Filter the lines below, copying only those with the string "RESET".

*Data for analysis:*
-----

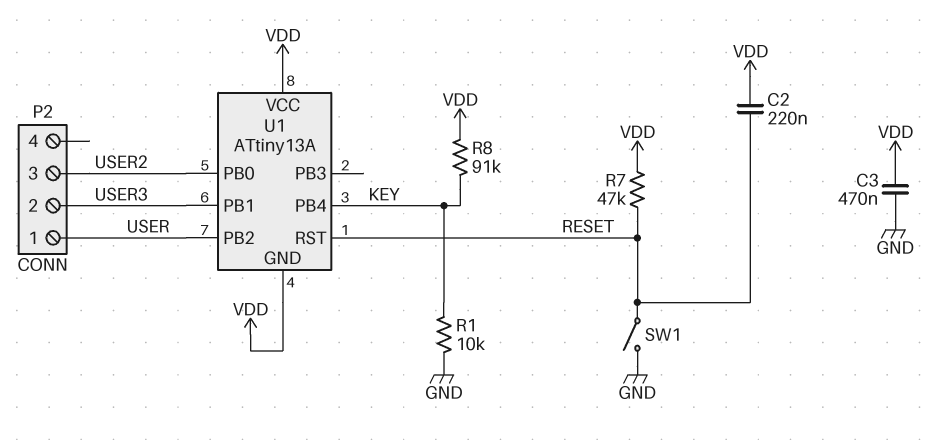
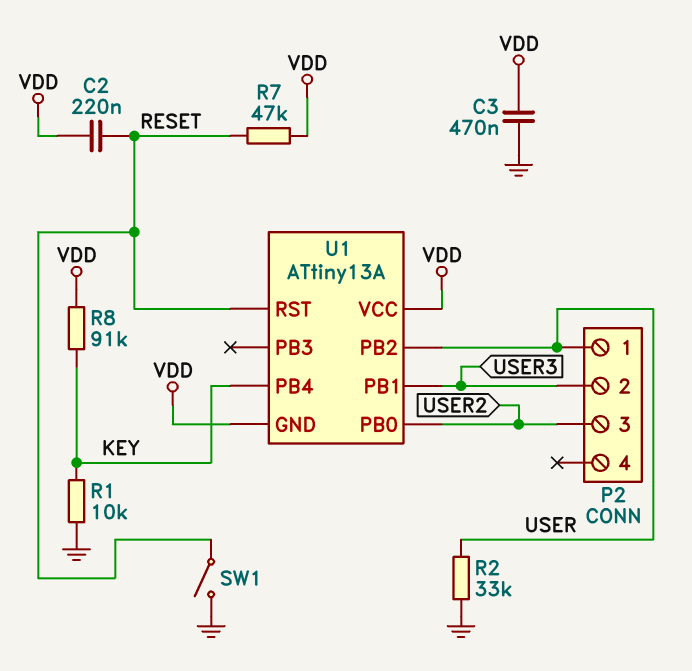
R2: none -> 33k (GND, USER)

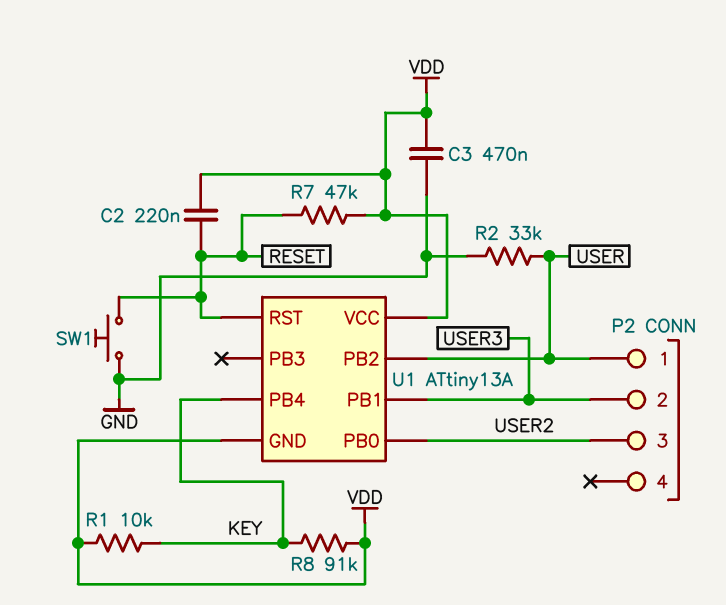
R1: 10k (GND, KEY) -> 10k (KEY, VDD)
SW1: switch (GND, RESET) -> button (GND, RESET)

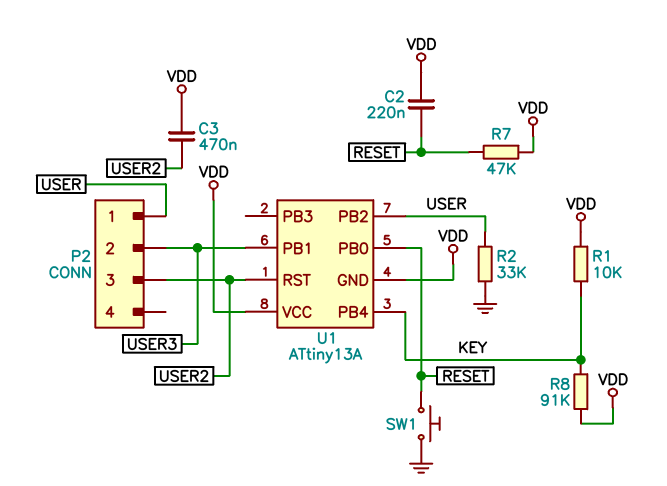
C3: 470nF (GND, VDD) -> 470nF (USER2, VDD)
U1 pin PB0: USER2 -> RESET
U1 pin RST: RESET -> USER2

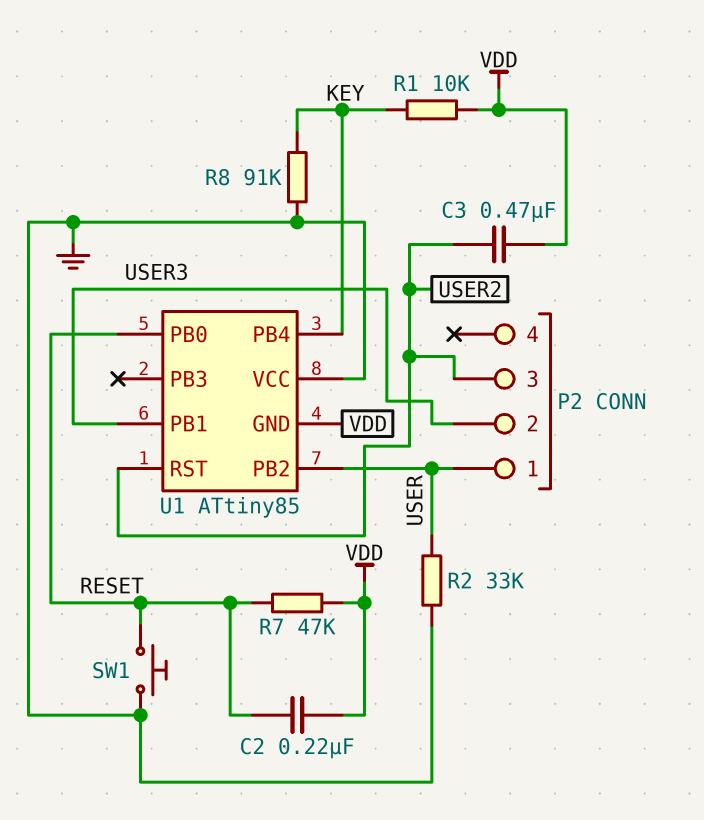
R8: 91k (KEY, VDD) -> 91k (GND, KEY)
U1: ATtiny13A -> ATtiny85
U1 pin VCC: VDD -> GND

-----

*Finished task:*
SW1: switch (GND, RESET) -> button (GND, RESET)
U1 pin PB0: USER2 -> RESET
U1 pin RST: RESET -> USER2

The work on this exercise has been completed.